Somewhere below are a line with "R5: 5.1k (VS, n11) -> none" and a later line with "JP4 pin 3: RX -> DGND". Output exactly those lines and all lines between them.

◆ ◆ ◆ ◆ ◆ ◆ ◆

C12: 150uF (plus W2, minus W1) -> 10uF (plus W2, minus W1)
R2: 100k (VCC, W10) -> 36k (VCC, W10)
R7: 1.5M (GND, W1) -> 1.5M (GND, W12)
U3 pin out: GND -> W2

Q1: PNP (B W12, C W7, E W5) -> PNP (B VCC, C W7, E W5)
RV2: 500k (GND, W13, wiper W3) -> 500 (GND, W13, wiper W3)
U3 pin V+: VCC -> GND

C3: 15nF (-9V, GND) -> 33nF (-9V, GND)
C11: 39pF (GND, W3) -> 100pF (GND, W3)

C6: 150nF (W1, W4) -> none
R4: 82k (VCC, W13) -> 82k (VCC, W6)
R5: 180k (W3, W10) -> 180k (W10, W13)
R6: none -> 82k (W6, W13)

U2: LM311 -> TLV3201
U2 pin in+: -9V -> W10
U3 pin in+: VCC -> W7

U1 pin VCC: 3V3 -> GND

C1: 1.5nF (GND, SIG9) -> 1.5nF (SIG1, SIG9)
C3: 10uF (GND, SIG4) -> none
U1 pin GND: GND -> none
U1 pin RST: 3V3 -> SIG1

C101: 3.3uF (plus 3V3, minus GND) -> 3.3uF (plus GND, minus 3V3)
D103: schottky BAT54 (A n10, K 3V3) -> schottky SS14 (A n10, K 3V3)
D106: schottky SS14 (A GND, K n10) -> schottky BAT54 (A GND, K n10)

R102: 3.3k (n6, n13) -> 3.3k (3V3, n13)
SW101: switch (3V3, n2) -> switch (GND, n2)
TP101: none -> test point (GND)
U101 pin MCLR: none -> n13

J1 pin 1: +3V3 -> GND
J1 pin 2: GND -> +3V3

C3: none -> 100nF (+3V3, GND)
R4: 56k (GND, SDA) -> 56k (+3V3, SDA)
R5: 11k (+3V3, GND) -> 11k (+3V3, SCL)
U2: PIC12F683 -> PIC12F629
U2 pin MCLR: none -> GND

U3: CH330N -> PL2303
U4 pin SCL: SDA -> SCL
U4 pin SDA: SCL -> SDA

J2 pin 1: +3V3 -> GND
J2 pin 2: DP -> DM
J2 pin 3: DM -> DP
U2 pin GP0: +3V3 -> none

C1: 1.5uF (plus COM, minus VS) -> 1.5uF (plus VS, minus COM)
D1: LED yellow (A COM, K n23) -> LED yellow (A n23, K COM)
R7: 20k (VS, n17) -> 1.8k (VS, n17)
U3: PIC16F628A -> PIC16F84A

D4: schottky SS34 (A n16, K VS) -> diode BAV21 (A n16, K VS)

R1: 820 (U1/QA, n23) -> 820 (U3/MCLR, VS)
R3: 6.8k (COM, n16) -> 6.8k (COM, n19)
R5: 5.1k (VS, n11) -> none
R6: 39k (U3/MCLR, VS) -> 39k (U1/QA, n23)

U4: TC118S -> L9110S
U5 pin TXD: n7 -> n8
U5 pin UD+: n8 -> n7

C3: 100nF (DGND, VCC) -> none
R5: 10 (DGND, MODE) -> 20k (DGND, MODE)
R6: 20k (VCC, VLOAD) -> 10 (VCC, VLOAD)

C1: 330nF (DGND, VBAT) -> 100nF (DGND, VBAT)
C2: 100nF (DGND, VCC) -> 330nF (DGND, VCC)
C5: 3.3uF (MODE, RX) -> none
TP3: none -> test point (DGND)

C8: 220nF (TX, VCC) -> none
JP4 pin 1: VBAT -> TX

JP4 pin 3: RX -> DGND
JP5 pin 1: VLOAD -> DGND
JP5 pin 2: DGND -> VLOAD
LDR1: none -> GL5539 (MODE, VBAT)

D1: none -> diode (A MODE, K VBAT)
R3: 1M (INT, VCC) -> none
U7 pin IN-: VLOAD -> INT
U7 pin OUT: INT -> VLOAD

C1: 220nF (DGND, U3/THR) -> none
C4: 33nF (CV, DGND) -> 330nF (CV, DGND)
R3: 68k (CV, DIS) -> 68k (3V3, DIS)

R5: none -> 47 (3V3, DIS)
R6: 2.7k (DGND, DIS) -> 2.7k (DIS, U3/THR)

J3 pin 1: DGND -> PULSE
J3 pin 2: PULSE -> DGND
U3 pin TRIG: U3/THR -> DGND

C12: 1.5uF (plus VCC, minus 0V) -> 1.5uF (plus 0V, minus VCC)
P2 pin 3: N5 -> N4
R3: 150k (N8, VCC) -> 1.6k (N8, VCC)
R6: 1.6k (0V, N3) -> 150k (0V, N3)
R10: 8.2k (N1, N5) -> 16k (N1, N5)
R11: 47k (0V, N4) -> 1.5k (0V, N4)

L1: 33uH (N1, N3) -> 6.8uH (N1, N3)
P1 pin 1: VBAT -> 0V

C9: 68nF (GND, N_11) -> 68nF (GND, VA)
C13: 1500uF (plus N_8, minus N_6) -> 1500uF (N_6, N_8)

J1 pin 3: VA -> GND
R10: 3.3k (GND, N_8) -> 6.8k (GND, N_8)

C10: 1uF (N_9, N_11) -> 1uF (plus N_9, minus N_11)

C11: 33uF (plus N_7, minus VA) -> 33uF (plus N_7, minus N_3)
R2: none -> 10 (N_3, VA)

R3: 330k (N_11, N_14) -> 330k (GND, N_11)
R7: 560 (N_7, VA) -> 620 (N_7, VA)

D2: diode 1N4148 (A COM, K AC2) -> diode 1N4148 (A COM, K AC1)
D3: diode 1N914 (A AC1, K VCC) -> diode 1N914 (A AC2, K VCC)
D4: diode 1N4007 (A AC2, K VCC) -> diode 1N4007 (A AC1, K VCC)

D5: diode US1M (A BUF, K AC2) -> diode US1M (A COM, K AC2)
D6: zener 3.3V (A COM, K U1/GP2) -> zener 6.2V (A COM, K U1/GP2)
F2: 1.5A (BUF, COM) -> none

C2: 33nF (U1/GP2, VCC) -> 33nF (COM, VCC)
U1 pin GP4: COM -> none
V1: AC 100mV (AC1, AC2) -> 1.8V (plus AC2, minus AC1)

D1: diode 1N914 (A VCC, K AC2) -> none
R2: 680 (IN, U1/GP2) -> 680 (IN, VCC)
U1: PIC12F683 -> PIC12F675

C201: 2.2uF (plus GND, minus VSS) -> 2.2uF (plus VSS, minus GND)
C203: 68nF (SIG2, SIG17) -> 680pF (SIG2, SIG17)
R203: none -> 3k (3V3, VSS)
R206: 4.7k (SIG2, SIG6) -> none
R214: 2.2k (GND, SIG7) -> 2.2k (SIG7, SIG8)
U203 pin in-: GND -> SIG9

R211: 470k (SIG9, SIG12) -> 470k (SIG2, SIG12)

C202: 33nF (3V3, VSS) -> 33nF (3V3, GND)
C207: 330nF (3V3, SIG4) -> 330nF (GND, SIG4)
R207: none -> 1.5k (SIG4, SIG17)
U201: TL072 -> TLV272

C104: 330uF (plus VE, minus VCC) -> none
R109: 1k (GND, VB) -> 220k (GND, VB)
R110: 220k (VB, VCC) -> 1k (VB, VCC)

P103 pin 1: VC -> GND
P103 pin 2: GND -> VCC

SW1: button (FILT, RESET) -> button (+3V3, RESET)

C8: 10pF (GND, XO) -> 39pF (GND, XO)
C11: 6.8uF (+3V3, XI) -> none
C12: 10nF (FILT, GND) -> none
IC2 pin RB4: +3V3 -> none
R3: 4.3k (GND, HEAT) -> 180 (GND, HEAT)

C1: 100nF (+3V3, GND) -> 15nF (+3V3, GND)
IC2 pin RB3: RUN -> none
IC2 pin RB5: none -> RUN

◆ ◆ ◆ ◆ ◆ ◆ ◆

Written response
R5: 5.1k (VS, n11) -> none
R6: 39k (U3/MCLR, VS) -> 39k (U1/QA, n23)

U4: TC118S -> L9110S
U5 pin TXD: n7 -> n8
U5 pin UD+: n8 -> n7

C3: 100nF (DGND, VCC) -> none
R5: 10 (DGND, MODE) -> 20k (DGND, MODE)
R6: 20k (VCC, VLOAD) -> 10 (VCC, VLOAD)

C1: 330nF (DGND, VBAT) -> 100nF (DGND, VBAT)
C2: 100nF (DGND, VCC) -> 330nF (DGND, VCC)
C5: 3.3uF (MODE, RX) -> none
TP3: none -> test point (DGND)

C8: 220nF (TX, VCC) -> none
JP4 pin 1: VBAT -> TX

JP4 pin 3: RX -> DGND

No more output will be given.